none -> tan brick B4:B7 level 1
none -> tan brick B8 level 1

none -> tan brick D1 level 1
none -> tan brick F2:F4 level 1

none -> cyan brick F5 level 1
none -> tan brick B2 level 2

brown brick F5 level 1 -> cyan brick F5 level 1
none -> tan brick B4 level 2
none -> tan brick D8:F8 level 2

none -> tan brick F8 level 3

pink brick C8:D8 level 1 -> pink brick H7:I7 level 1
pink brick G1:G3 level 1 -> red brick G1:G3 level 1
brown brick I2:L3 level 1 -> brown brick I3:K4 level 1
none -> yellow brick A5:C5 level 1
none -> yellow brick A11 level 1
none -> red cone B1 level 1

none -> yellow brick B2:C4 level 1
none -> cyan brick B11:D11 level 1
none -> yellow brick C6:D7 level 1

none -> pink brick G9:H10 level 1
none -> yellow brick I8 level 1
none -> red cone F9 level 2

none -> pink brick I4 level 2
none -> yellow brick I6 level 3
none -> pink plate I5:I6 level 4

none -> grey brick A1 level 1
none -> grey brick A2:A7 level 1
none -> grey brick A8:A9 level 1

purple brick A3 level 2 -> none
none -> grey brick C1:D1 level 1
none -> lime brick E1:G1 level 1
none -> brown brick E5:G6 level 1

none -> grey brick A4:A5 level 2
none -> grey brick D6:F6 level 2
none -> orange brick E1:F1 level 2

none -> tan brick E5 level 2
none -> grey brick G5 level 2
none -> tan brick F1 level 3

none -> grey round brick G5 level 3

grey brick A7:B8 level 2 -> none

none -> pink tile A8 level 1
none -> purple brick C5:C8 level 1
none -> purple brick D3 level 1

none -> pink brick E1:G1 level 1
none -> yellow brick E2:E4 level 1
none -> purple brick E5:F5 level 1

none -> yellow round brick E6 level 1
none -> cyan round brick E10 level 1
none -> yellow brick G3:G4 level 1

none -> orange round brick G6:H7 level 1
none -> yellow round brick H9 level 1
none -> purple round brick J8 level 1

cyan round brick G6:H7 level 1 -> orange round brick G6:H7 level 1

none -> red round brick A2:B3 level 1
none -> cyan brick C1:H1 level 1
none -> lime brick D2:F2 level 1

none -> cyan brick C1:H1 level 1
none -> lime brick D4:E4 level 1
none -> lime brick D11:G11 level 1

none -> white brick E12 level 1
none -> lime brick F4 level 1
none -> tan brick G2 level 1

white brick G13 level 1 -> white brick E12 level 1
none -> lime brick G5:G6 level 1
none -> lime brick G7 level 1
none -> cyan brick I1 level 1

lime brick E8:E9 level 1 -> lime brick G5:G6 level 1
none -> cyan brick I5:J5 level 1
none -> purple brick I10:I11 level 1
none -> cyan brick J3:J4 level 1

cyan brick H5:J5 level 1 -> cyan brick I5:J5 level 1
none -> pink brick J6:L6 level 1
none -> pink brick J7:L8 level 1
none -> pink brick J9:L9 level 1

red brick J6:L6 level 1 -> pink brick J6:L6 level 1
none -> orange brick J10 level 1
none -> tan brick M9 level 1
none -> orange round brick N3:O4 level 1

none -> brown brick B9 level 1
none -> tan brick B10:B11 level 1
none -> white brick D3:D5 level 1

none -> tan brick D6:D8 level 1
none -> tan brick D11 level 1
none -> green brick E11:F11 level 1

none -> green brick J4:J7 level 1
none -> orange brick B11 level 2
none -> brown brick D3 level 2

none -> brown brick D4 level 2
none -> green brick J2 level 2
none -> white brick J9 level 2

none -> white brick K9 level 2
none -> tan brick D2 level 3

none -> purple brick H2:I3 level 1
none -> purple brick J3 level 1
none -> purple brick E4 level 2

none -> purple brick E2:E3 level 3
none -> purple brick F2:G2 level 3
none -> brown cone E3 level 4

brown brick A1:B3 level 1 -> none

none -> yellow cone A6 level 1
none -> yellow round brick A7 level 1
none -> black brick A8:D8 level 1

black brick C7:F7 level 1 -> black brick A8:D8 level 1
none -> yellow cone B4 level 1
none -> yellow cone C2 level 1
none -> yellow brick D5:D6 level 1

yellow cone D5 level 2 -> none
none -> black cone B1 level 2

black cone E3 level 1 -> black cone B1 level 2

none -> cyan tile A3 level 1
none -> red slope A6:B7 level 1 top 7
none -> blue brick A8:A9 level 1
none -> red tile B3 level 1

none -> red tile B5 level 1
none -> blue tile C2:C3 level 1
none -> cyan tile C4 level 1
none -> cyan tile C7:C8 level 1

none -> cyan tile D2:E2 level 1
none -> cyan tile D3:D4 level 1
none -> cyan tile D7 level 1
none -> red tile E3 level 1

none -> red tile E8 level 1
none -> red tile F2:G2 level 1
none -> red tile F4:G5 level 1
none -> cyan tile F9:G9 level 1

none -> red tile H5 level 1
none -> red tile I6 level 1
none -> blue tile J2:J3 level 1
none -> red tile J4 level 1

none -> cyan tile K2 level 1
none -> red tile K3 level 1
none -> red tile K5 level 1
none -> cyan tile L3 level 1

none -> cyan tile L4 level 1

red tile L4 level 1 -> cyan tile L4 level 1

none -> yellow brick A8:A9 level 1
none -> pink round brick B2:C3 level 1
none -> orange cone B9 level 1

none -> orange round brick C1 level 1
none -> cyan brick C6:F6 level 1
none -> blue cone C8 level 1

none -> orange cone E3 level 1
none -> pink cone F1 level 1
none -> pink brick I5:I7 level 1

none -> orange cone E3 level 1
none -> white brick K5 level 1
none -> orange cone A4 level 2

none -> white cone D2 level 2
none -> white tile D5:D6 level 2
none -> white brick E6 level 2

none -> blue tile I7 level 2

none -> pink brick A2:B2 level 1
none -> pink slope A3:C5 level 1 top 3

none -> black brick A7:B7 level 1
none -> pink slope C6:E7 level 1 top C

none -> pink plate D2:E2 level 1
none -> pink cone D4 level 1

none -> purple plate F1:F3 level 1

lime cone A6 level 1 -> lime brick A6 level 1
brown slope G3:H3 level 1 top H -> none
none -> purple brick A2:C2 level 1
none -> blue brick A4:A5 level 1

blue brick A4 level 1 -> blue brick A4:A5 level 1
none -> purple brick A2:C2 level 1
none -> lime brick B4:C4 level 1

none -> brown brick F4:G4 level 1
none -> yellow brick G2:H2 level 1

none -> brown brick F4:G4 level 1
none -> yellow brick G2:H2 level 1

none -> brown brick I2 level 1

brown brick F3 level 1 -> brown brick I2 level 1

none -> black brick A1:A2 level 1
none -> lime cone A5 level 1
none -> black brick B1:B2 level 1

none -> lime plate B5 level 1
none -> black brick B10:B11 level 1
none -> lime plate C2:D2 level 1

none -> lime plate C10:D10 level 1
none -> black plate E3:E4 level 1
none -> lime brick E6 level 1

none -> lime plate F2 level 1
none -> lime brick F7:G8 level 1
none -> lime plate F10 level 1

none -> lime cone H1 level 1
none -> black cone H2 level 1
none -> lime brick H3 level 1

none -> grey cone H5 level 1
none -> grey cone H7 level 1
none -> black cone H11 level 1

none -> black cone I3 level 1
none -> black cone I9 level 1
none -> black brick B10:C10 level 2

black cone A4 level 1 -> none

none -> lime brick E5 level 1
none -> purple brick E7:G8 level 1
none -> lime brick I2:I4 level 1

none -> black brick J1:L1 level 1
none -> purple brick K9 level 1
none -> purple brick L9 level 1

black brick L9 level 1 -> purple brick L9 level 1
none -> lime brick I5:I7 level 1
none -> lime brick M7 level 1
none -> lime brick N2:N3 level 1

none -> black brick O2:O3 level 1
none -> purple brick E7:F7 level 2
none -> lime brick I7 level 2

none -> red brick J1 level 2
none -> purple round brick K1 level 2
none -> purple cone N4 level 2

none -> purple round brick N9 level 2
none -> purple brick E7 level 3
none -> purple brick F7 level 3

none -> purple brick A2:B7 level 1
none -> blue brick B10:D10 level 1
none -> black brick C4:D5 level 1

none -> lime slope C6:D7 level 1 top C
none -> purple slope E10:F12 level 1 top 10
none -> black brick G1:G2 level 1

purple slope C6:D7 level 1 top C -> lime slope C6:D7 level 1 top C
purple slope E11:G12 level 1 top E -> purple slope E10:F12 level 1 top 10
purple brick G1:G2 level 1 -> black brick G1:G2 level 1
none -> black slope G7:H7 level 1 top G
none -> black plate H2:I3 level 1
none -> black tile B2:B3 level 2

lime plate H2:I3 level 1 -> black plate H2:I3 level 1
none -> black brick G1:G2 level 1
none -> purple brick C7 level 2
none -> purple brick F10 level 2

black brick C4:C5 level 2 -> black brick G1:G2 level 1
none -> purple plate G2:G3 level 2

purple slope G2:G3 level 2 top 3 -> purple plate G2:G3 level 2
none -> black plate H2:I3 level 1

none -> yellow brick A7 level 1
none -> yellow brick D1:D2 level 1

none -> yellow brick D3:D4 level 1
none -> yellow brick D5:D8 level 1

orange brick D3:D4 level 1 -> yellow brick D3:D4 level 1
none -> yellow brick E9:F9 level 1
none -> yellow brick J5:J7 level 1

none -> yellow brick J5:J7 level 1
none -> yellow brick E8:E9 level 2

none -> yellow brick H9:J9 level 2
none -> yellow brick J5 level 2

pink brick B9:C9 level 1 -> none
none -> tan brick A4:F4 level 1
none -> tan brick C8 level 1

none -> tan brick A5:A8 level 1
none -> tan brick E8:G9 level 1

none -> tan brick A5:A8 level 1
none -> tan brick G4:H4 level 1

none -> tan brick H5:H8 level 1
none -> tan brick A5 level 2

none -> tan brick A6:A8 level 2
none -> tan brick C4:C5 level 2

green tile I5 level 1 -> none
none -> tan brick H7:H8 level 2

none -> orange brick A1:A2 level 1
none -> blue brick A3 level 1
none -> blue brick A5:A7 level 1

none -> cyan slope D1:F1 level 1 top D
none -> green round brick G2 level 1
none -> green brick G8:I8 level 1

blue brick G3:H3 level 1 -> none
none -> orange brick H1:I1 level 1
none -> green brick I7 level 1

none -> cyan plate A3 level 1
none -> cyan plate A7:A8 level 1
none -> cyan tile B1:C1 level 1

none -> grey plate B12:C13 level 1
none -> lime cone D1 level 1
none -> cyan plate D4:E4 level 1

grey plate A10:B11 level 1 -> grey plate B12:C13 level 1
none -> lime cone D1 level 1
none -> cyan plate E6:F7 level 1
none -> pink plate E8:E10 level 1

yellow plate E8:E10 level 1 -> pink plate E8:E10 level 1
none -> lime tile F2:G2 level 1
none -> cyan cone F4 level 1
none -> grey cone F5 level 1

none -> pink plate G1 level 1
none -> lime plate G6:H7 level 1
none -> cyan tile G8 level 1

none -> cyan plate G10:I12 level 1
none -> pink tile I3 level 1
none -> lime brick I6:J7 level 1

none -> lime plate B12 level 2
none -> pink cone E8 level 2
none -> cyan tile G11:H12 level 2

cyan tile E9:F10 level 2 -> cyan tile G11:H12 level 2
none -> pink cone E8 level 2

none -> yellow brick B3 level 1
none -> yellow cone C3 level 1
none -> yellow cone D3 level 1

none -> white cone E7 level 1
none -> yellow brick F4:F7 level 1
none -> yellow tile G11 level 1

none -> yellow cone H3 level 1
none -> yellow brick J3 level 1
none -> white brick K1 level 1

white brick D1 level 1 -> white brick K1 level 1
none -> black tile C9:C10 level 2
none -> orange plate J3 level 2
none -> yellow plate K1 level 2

= TASK TO CARRY OUT =
Given the records above, restate word for word only the lines starting at the one with "none -> yellow brick H9:J9 level 2" and ending at the one with "none -> orange brick A1:A2 level 1".

= EXERCISE ANSWER =
none -> yellow brick H9:J9 level 2
none -> yellow brick J5 level 2

pink brick B9:C9 level 1 -> none
none -> tan brick A4:F4 level 1
none -> tan brick C8 level 1

none -> tan brick A5:A8 level 1
none -> tan brick E8:G9 level 1

none -> tan brick A5:A8 level 1
none -> tan brick G4:H4 level 1

none -> tan brick H5:H8 level 1
none -> tan brick A5 level 2

none -> tan brick A6:A8 level 2
none -> tan brick C4:C5 level 2

green tile I5 level 1 -> none
none -> tan brick H7:H8 level 2

none -> orange brick A1:A2 level 1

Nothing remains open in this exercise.